====== AVAILABLE DATA ======

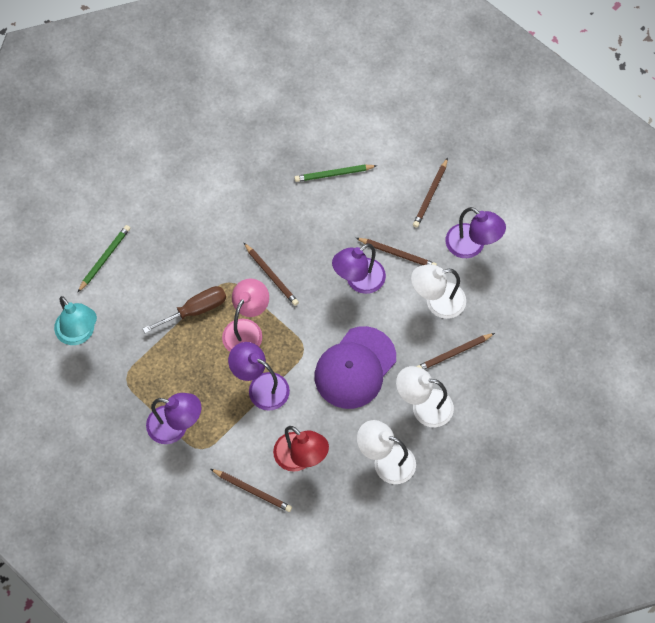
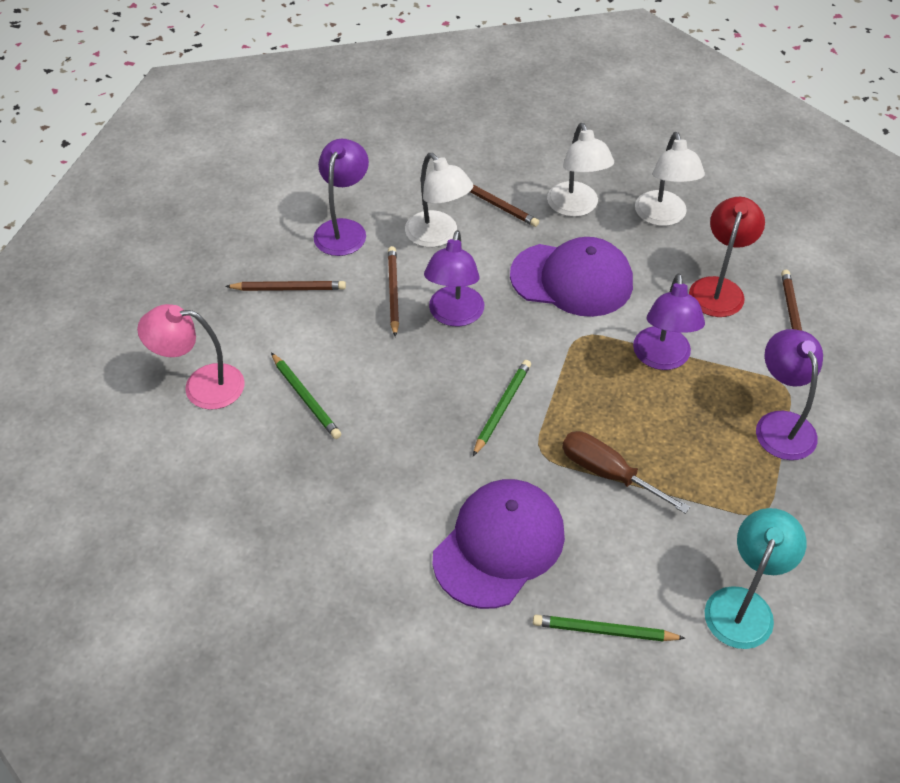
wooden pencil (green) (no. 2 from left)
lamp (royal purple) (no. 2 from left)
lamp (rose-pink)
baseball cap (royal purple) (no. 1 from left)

======

The listing above is to be written out again exactly, with its pictures omitted.

wooden pencil (green) (no. 2 from left)
lamp (royal purple) (no. 2 from left)
lamp (rose-pink)
baseball cap (royal purple) (no. 1 from left)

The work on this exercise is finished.